-- What the exercise asks --
How many lines in the material below contain the string "with"? Case counts, so give only the number.

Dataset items

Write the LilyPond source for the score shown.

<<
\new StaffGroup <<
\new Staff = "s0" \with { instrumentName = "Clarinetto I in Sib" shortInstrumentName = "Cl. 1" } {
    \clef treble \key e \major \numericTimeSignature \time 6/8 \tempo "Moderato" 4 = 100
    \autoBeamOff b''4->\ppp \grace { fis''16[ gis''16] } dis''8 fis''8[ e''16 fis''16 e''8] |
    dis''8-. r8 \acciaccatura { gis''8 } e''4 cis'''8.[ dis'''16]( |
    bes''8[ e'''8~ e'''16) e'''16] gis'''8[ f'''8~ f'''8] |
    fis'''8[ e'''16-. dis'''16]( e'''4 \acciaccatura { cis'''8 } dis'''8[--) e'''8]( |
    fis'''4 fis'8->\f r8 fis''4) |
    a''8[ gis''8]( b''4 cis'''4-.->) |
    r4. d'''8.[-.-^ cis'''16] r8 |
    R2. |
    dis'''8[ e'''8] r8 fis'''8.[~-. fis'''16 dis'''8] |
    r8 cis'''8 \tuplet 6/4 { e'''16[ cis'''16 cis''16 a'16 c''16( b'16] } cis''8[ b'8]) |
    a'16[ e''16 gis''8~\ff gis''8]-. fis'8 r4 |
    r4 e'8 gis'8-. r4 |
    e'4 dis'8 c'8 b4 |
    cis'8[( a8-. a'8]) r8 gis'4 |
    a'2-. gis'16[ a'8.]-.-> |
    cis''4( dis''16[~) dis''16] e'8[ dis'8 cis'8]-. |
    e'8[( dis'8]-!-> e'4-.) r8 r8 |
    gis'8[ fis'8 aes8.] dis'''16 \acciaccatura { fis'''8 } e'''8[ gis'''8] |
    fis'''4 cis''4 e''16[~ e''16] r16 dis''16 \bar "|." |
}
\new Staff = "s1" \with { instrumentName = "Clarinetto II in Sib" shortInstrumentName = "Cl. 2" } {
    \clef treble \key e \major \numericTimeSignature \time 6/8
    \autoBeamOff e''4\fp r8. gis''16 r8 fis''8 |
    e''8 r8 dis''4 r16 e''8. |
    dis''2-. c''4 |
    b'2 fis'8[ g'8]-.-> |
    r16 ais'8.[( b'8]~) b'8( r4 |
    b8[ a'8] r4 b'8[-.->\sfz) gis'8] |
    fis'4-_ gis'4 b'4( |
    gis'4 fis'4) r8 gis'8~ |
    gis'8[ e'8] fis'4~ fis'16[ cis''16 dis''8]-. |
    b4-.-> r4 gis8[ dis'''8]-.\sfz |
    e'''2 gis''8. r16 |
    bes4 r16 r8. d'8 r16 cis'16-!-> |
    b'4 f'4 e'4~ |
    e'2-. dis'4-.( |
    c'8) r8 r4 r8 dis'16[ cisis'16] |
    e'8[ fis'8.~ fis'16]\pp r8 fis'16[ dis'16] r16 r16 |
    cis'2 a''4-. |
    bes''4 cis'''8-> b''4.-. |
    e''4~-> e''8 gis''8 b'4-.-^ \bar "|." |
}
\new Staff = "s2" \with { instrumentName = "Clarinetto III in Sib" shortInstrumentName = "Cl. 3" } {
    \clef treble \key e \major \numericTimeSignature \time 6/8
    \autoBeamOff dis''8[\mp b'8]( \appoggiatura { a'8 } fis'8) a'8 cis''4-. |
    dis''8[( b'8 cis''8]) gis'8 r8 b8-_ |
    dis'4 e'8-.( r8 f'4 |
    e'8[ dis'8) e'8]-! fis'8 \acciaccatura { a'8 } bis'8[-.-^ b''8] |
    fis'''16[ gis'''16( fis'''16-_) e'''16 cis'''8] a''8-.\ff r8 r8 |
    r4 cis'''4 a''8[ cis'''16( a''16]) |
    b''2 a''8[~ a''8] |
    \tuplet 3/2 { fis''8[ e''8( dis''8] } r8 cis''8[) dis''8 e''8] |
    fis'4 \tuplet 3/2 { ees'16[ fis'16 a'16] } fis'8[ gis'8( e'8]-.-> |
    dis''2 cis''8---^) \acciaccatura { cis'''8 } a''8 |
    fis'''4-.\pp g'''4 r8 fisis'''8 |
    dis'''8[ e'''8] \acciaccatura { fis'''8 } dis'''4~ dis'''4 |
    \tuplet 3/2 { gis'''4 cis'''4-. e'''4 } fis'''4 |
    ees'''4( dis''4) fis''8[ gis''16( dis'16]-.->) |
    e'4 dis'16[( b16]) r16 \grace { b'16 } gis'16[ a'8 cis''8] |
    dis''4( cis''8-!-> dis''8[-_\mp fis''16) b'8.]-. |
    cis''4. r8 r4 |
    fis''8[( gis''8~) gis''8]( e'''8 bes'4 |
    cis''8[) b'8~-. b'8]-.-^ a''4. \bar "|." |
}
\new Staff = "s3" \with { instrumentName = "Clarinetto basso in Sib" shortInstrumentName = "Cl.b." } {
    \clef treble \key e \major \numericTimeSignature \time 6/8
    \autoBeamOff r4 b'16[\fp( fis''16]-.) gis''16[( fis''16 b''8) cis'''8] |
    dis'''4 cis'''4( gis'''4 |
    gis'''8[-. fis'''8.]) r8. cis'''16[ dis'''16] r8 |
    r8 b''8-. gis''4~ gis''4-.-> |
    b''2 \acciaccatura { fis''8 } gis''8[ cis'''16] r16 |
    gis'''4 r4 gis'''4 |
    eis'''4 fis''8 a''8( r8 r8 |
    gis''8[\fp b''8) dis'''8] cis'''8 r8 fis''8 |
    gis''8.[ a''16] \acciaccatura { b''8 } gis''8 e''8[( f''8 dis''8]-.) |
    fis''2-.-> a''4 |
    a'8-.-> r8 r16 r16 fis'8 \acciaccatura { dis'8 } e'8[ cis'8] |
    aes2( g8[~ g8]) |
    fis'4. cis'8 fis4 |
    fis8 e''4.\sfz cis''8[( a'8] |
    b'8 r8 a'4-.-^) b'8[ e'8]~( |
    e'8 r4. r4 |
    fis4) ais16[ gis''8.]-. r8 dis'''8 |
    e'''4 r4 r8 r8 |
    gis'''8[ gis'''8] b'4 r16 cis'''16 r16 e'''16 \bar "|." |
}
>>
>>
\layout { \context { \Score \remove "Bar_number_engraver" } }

-- Solution to this problem --
4